INFORMATION PROVIDED:
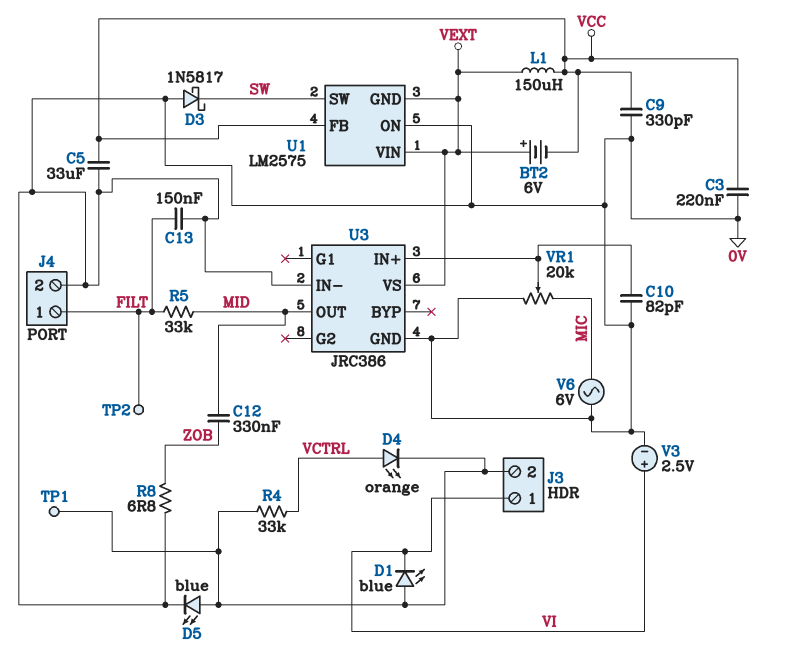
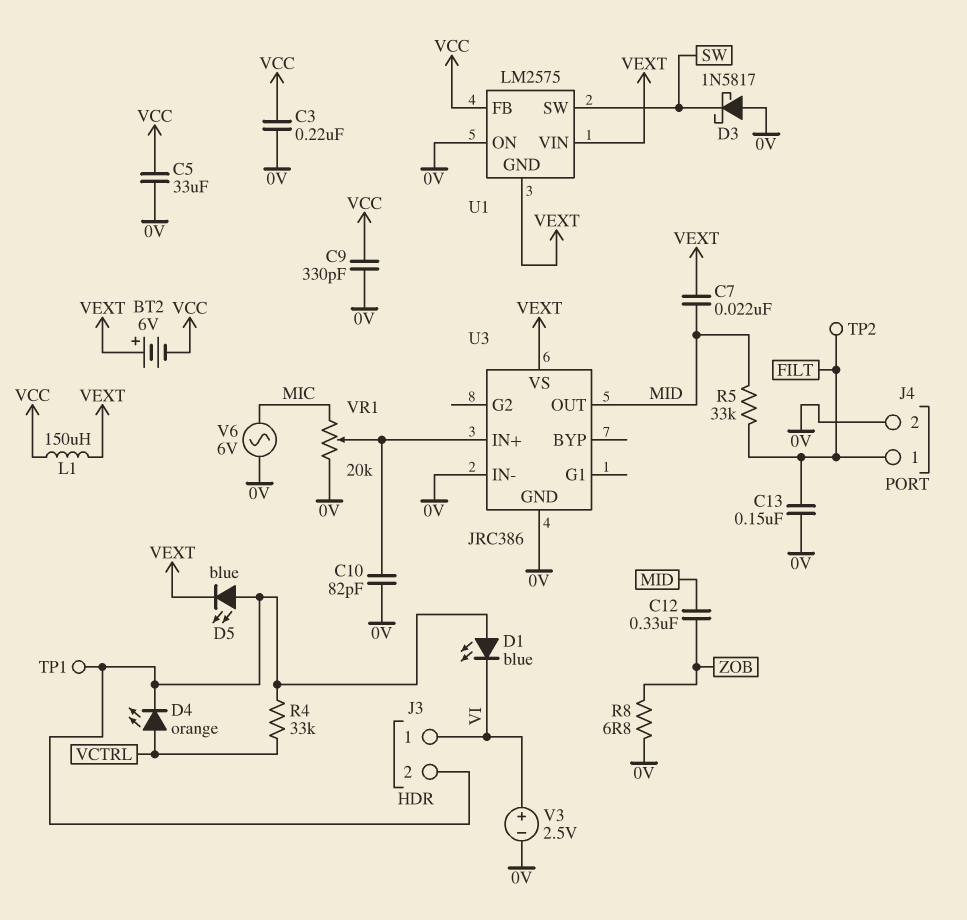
C7: none -> 22nF (MID, VEXT)
D5: LED blue (A J3/2, K 0V) -> LED blue (A J3/2, K VEXT)

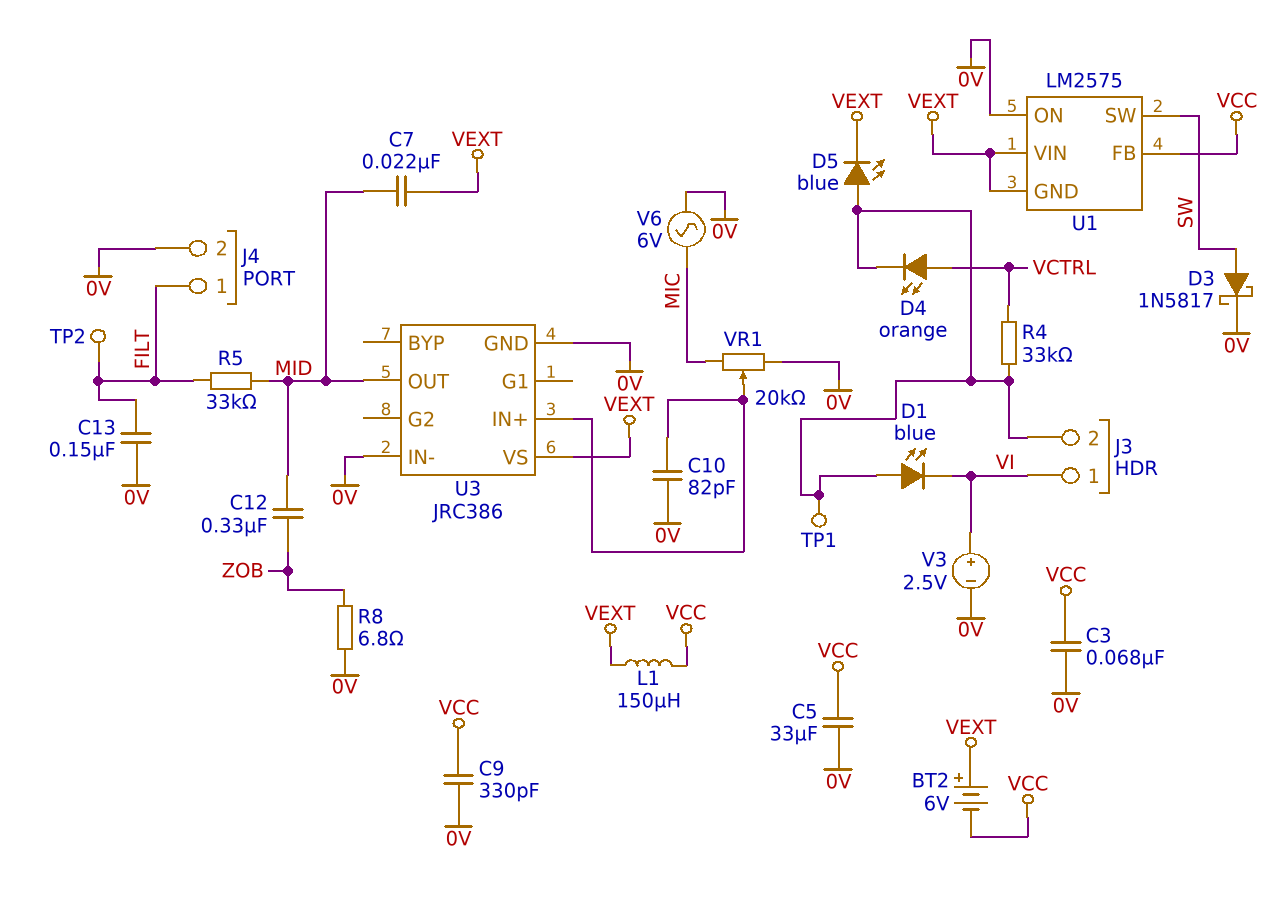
C3: 220nF (0V, VCC) -> 68nF (0V, VCC)
D3: schottky 1N5817 (A 0V, K SW) -> schottky 1N5817 (A SW, K 0V)

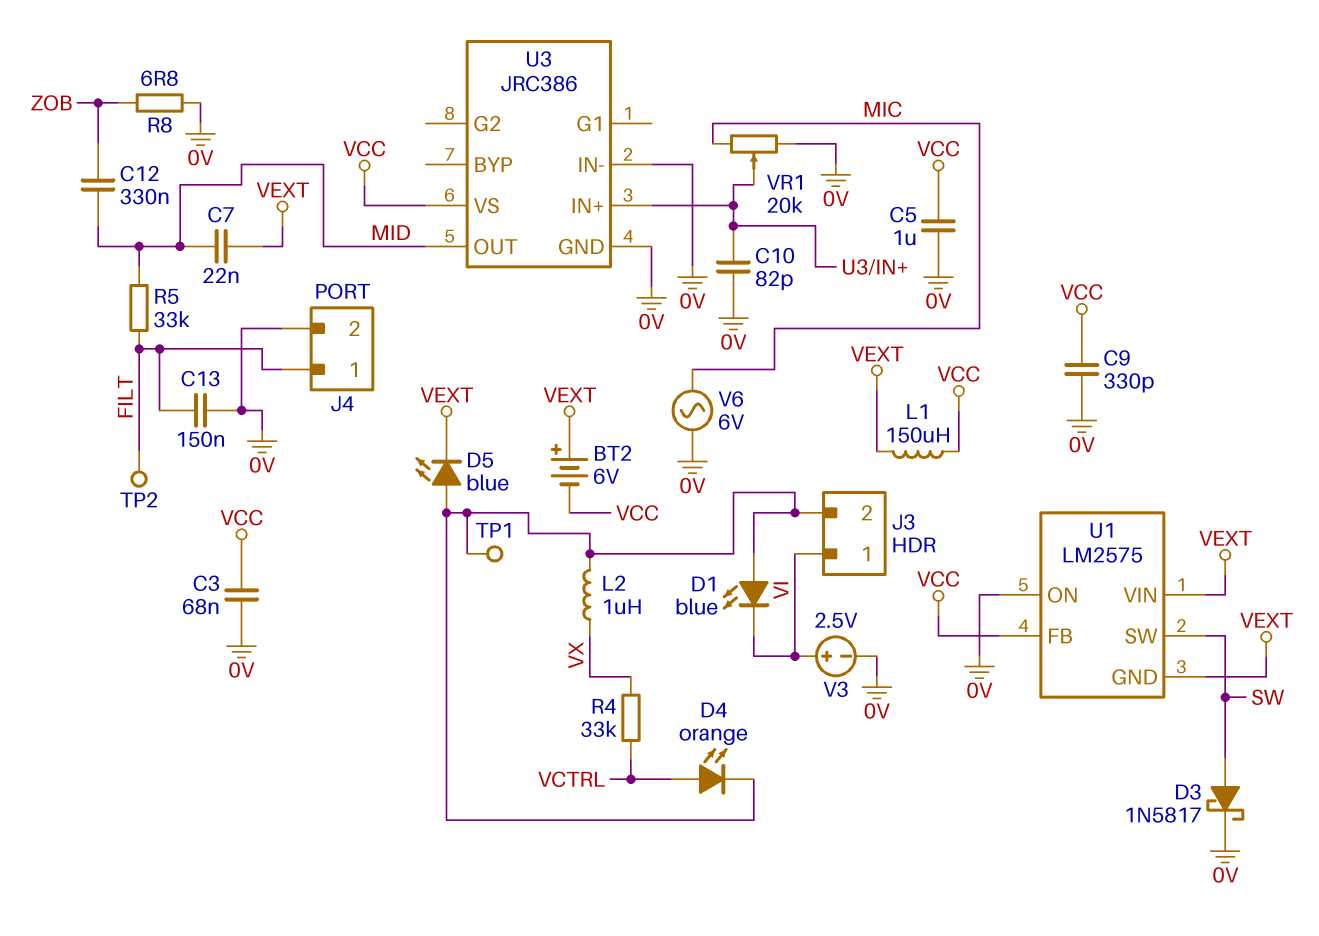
C5: 33uF (0V, VCC) -> 1uF (0V, VCC)
L2: none -> 1uH (J3/2, VX)
R4: 33k (J3/2, VCTRL) -> 33k (VCTRL, VX)
U3 pin VS: VEXT -> VCC

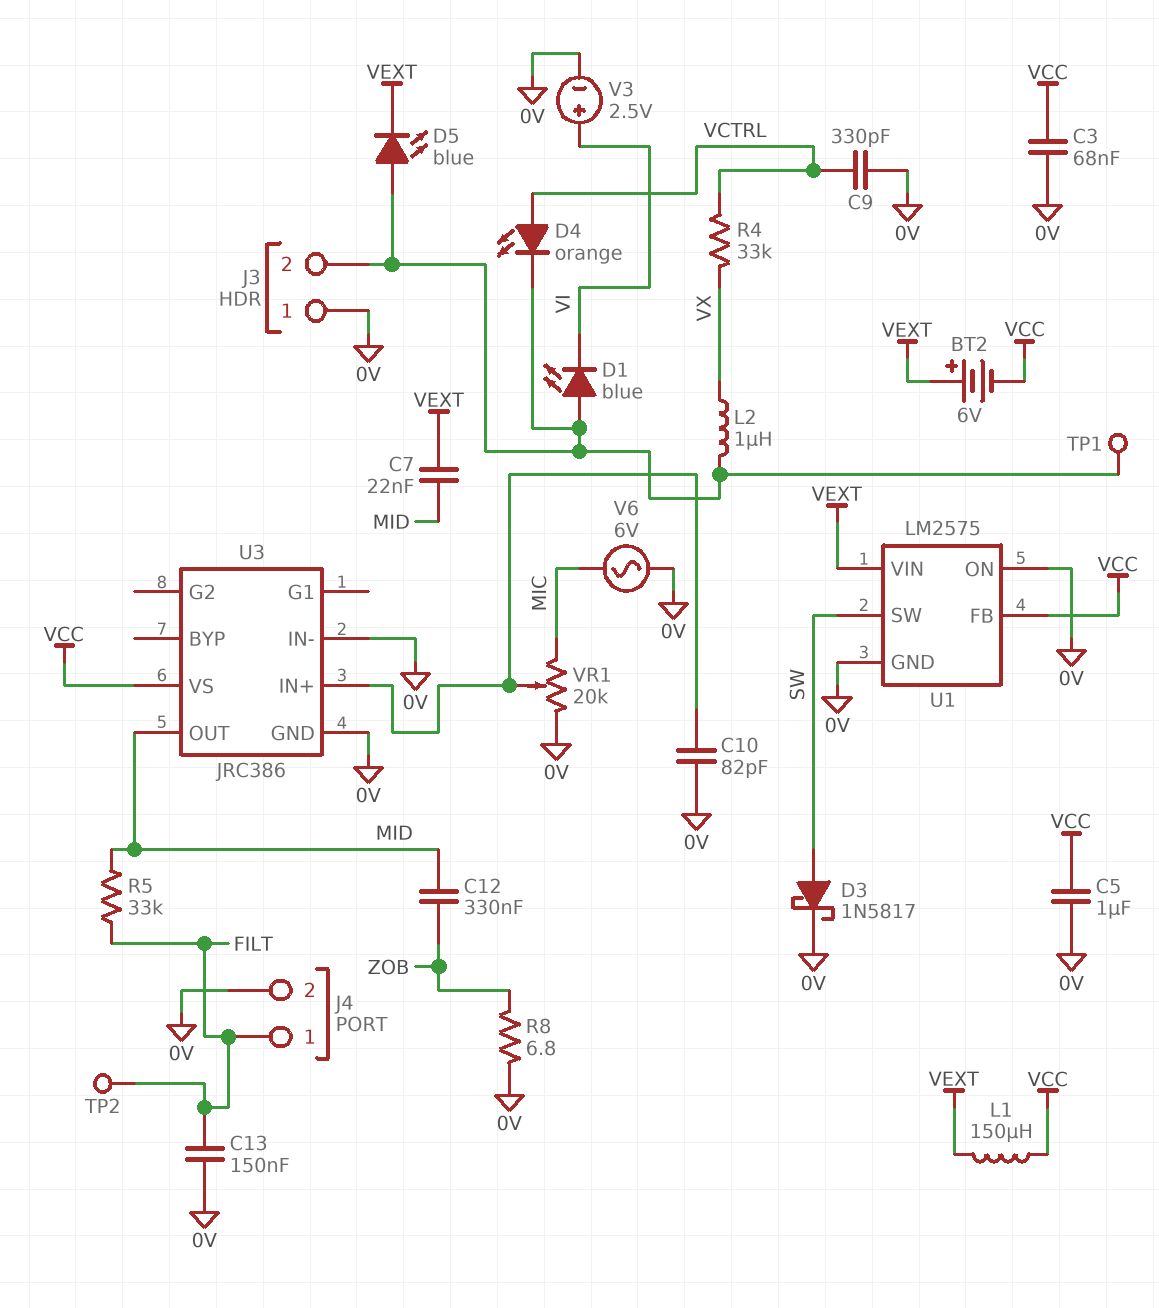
C9: 330pF (0V, VCC) -> 330pF (0V, VCTRL)
J3 pin 1: VI -> 0V
U1 pin GND: VEXT -> 0V

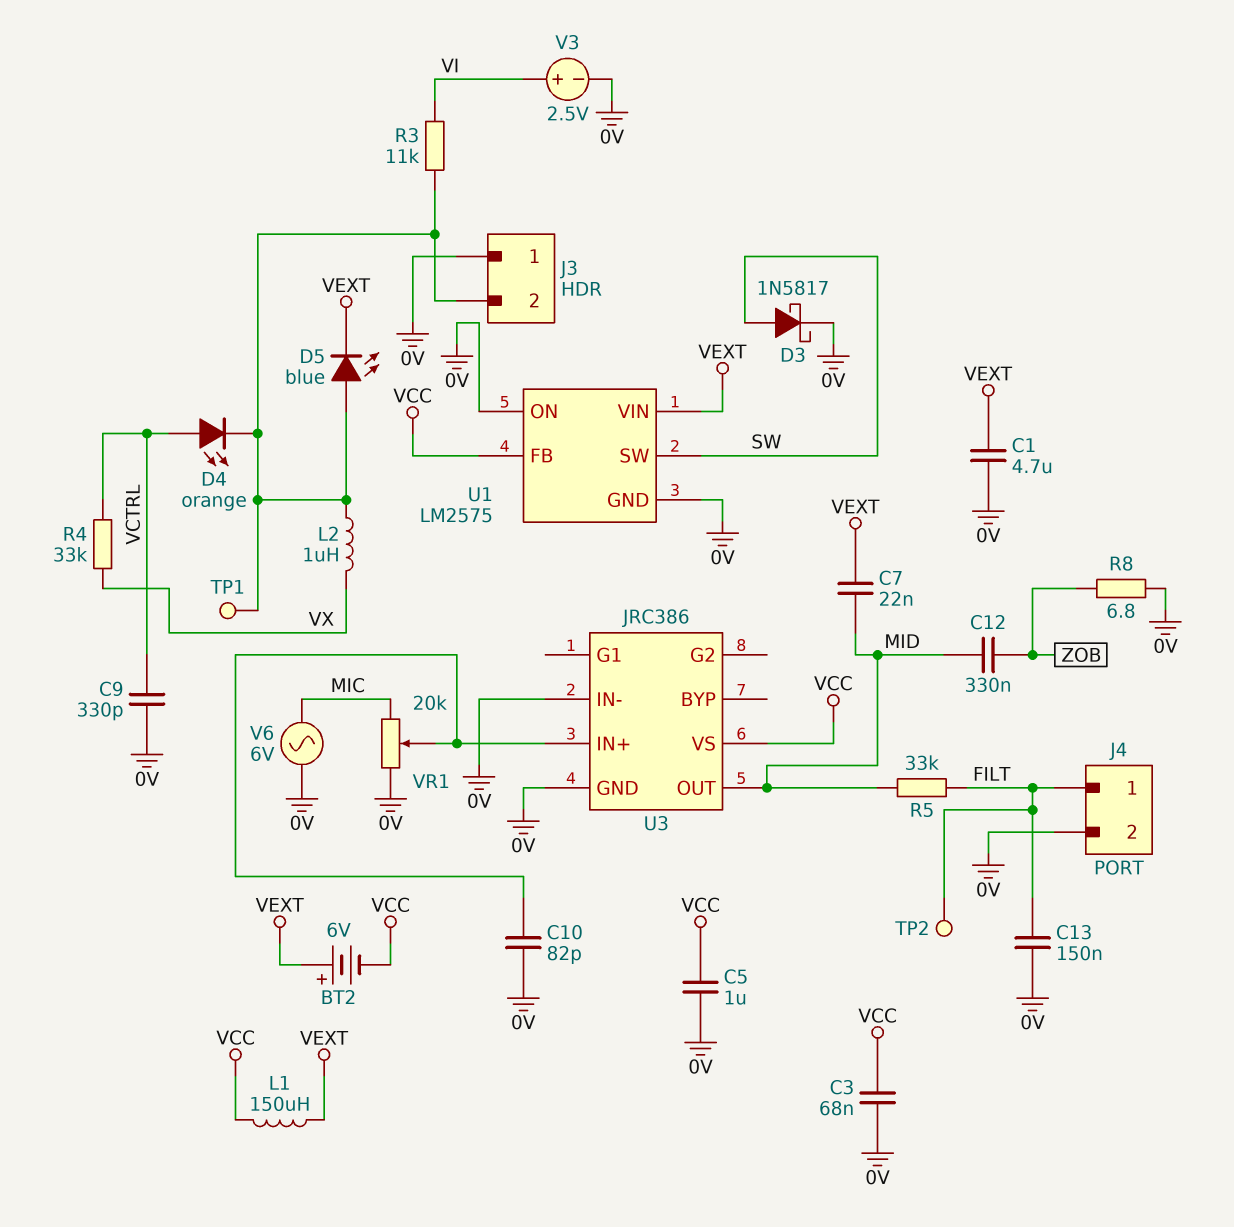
C1: none -> 4.7uF (0V, VEXT)
D1: LED blue (A J3/2, K VI) -> none
R3: none -> 11k (J3/2, VI)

AIM OF THE EXERCISE: With the pictures left out, write out exactly the lines from the line containing "C9: 330pF (0V, VCC) -> 330pF (0V, VCTRL)" through the last line of the entries above, both ends included, and no others.

TASK ANSWER:
C9: 330pF (0V, VCC) -> 330pF (0V, VCTRL)
J3 pin 1: VI -> 0V
U1 pin GND: VEXT -> 0V

C1: none -> 4.7uF (0V, VEXT)
D1: LED blue (A J3/2, K VI) -> none
R3: none -> 11k (J3/2, VI)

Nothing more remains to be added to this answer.